Restate exactly, and only, the lines from the one containing "P4 pin 1: SRC -> COM" through the end of the entries, keeping both endpoints.

* * *

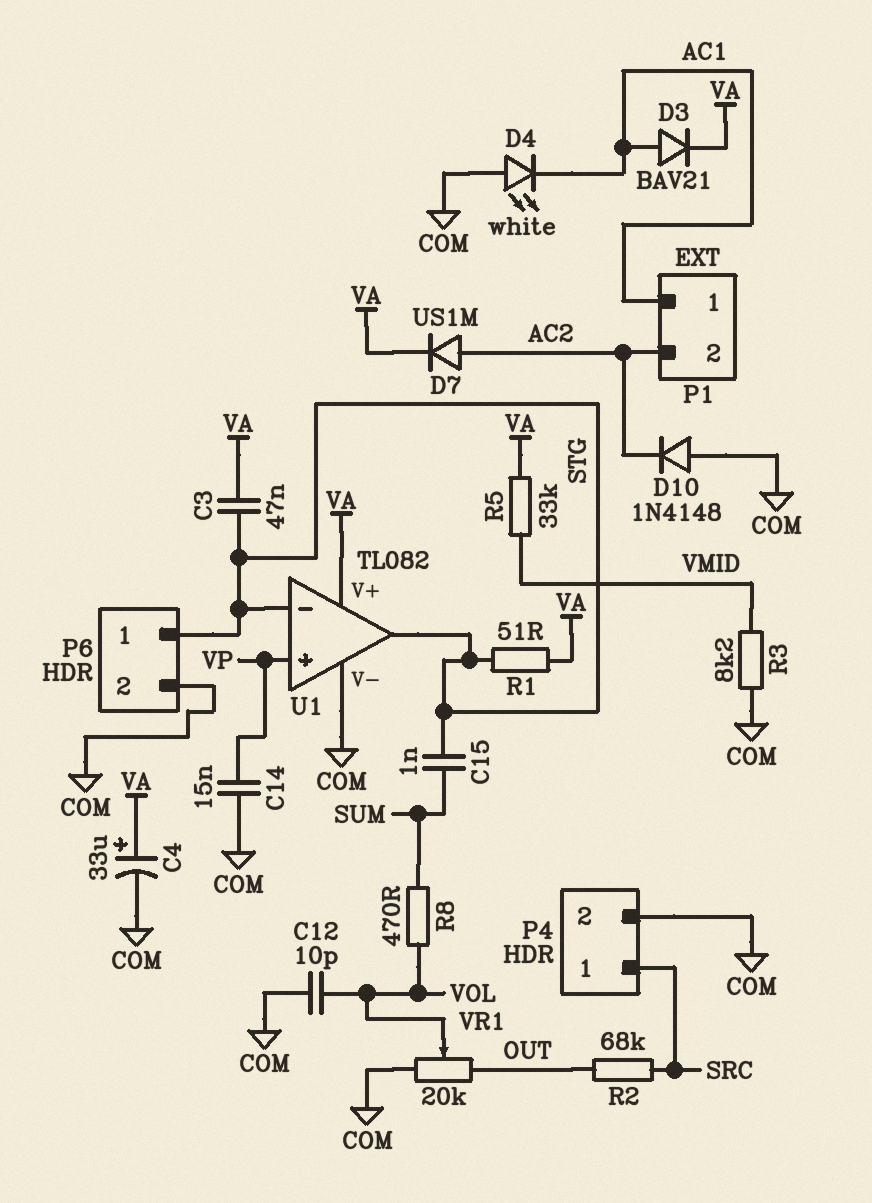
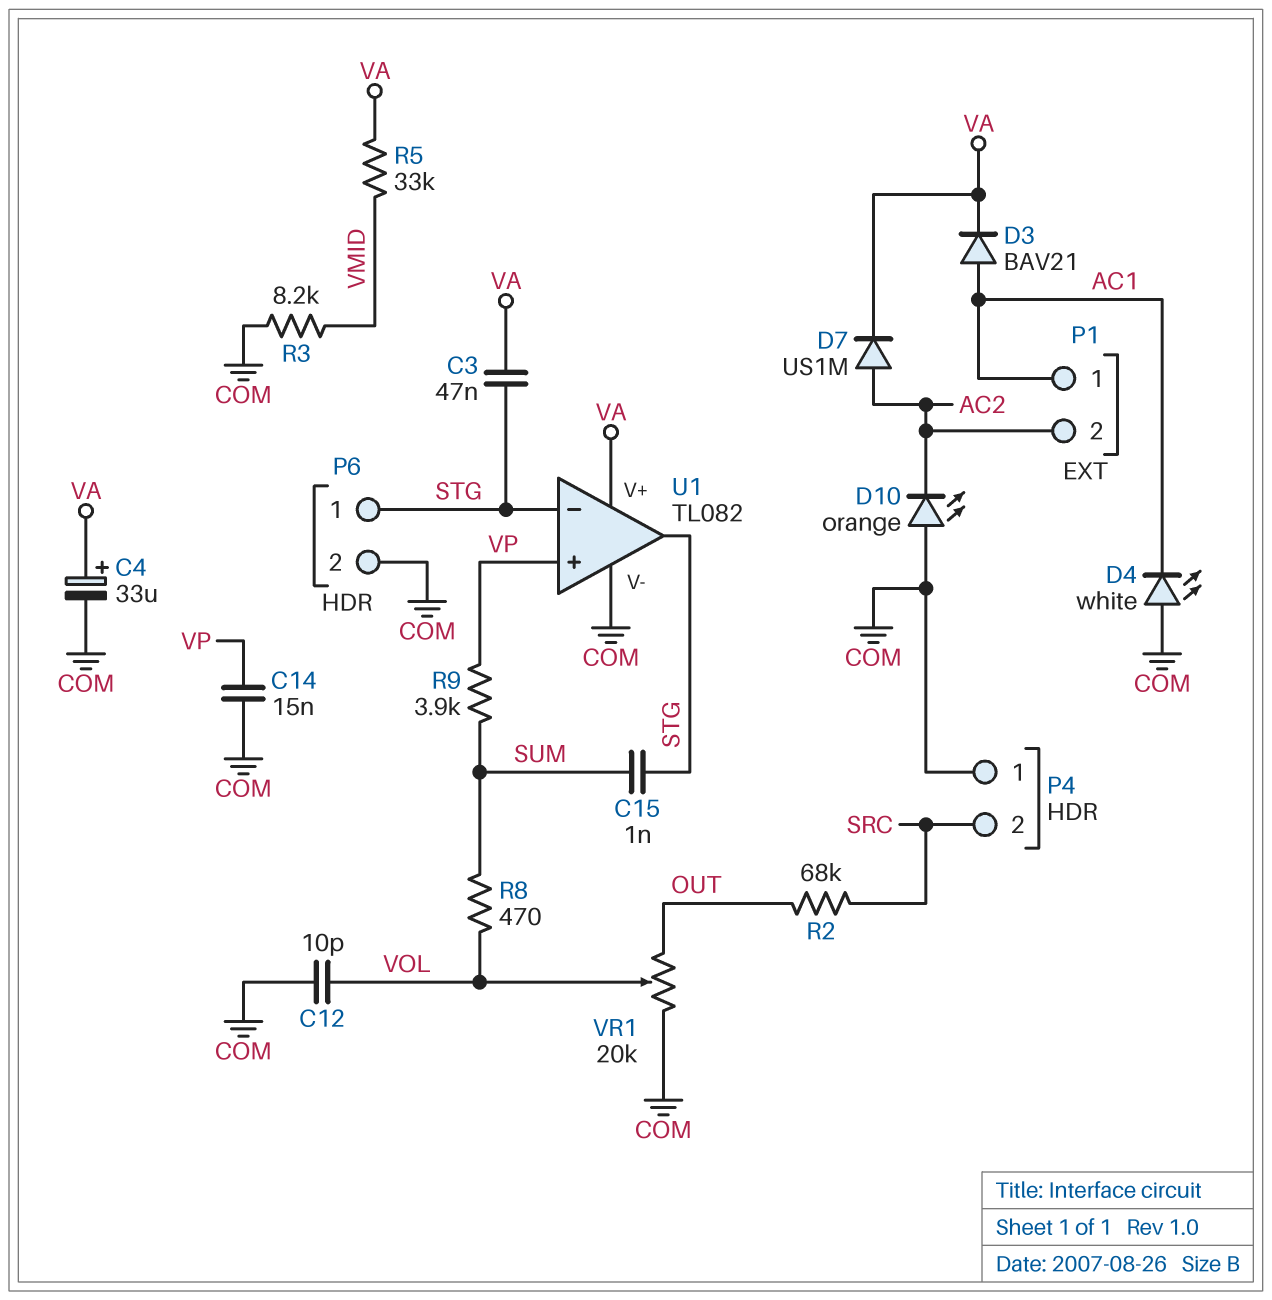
D10: diode 1N4148 (A COM, K AC2) -> LED orange (A COM, K AC2)
P4 pin 1: SRC -> COM
P4 pin 2: COM -> SRC
R1: 51 (STG, VA) -> none
R9: none -> 3.9k (SUM, VP)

* * *

*Response*
P4 pin 1: SRC -> COM
P4 pin 2: COM -> SRC
R1: 51 (STG, VA) -> none
R9: none -> 3.9k (SUM, VP)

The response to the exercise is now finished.